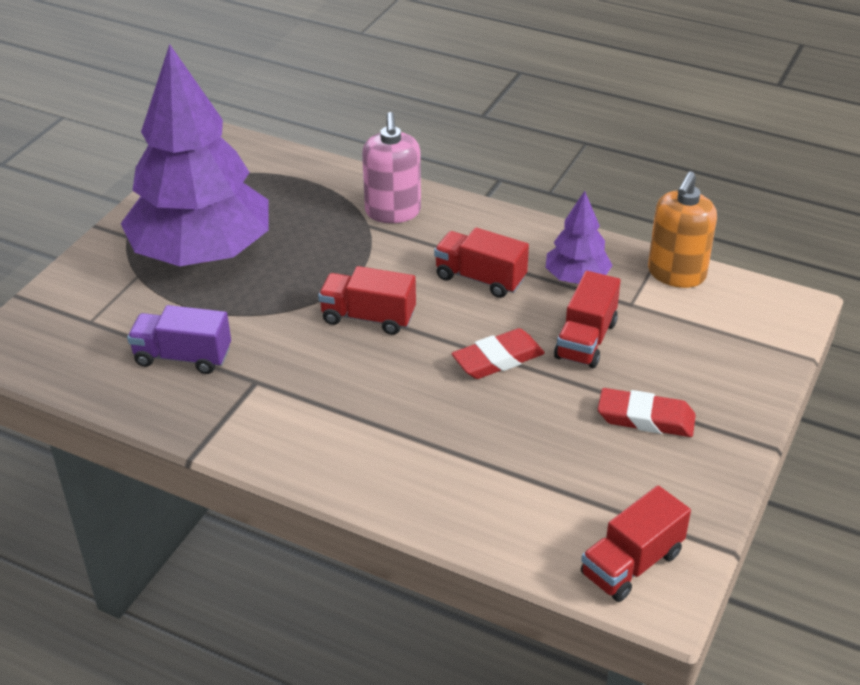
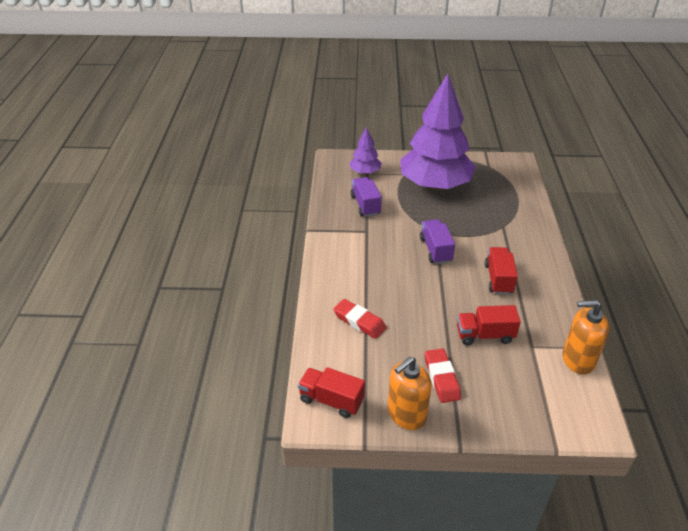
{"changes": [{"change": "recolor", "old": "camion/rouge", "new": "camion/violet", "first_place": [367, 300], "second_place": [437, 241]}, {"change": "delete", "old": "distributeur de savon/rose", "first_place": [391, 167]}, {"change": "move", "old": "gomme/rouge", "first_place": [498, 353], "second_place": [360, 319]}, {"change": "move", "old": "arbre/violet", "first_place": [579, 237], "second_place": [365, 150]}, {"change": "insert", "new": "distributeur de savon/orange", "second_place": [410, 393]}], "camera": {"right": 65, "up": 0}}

.....

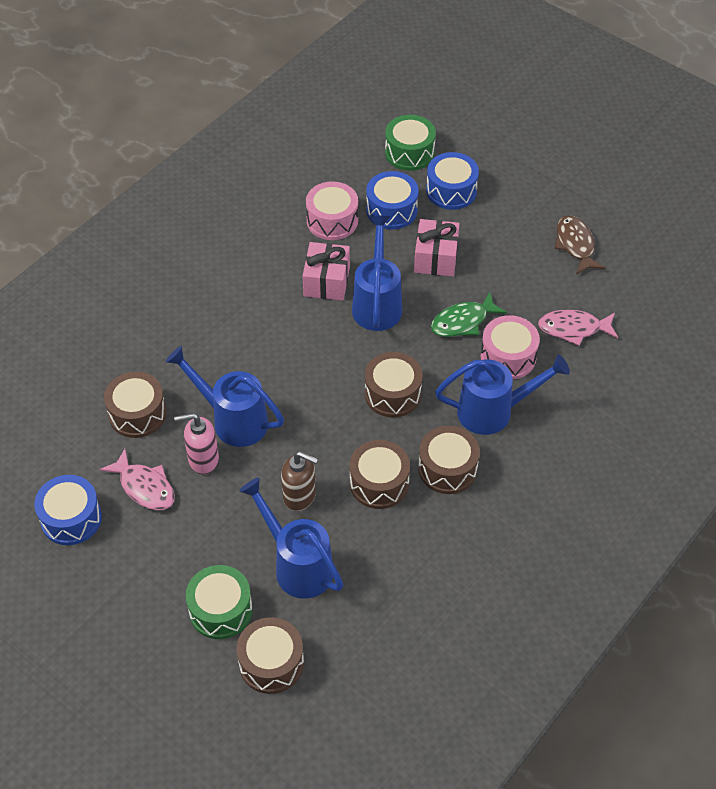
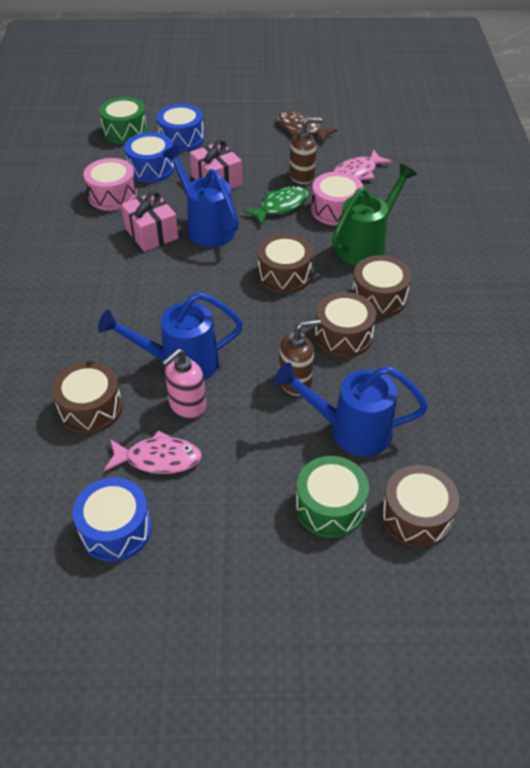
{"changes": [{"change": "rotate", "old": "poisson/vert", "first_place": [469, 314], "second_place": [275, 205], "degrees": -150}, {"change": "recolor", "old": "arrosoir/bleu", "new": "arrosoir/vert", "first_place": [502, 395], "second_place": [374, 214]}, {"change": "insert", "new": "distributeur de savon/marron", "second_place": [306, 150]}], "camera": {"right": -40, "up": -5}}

.....

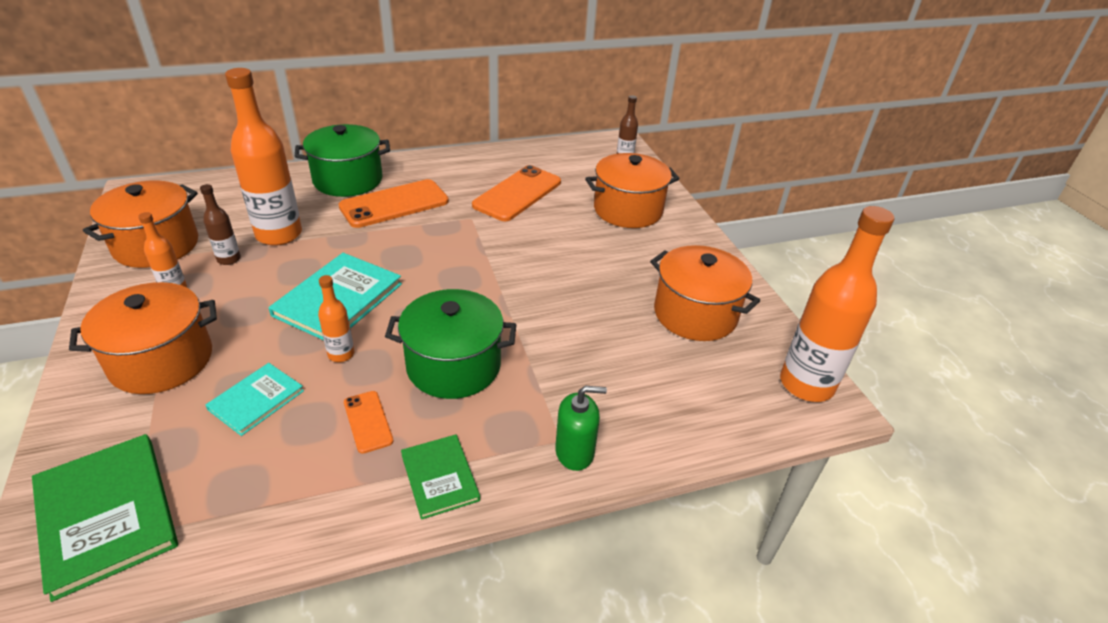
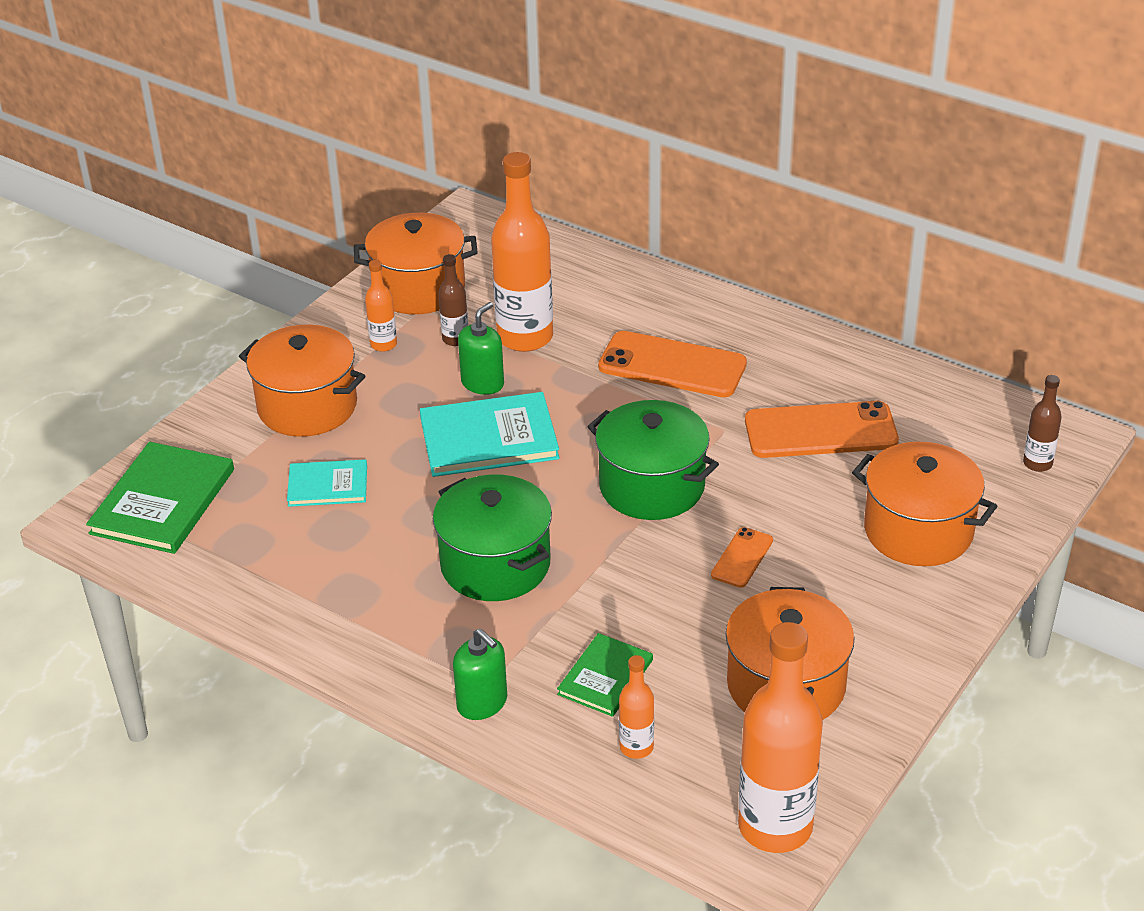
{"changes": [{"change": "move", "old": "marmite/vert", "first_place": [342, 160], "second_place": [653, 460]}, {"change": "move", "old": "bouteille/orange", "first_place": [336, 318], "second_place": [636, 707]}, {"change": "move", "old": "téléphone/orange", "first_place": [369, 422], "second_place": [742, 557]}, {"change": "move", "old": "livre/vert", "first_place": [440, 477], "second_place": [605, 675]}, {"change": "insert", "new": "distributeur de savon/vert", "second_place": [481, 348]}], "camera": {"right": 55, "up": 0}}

.....

WHAT TO PRODUCE: Your response should contain each line of the listing in which the word "recolor" occurs.

ANSWER BOX:
{"changes": [{"change": "recolor", "old": "camion/rouge", "new": "camion/violet", "first_place": [367, 300], "second_place": [437, 241]}, {"change": "delete", "old": "distributeur de savon/rose", "first_place": [391, 167]}, {"change": "move", "old": "gomme/rouge", "first_place": [498, 353], "second_place": [360, 319]}, {"change": "move", "old": "arbre/violet", "first_place": [579, 237], "second_place": [365, 150]}, {"change": "insert", "new": "distributeur de savon/orange", "second_place": [410, 393]}], "camera": {"right": 65, "up": 0}}
{"changes": [{"change": "rotate", "old": "poisson/vert", "first_place": [469, 314], "second_place": [275, 205], "degrees": -150}, {"change": "recolor", "old": "arrosoir/bleu", "new": "arrosoir/vert", "first_place": [502, 395], "second_place": [374, 214]}, {"change": "insert", "new": "distributeur de savon/marron", "second_place": [306, 150]}], "camera": {"right": -40, "up": -5}}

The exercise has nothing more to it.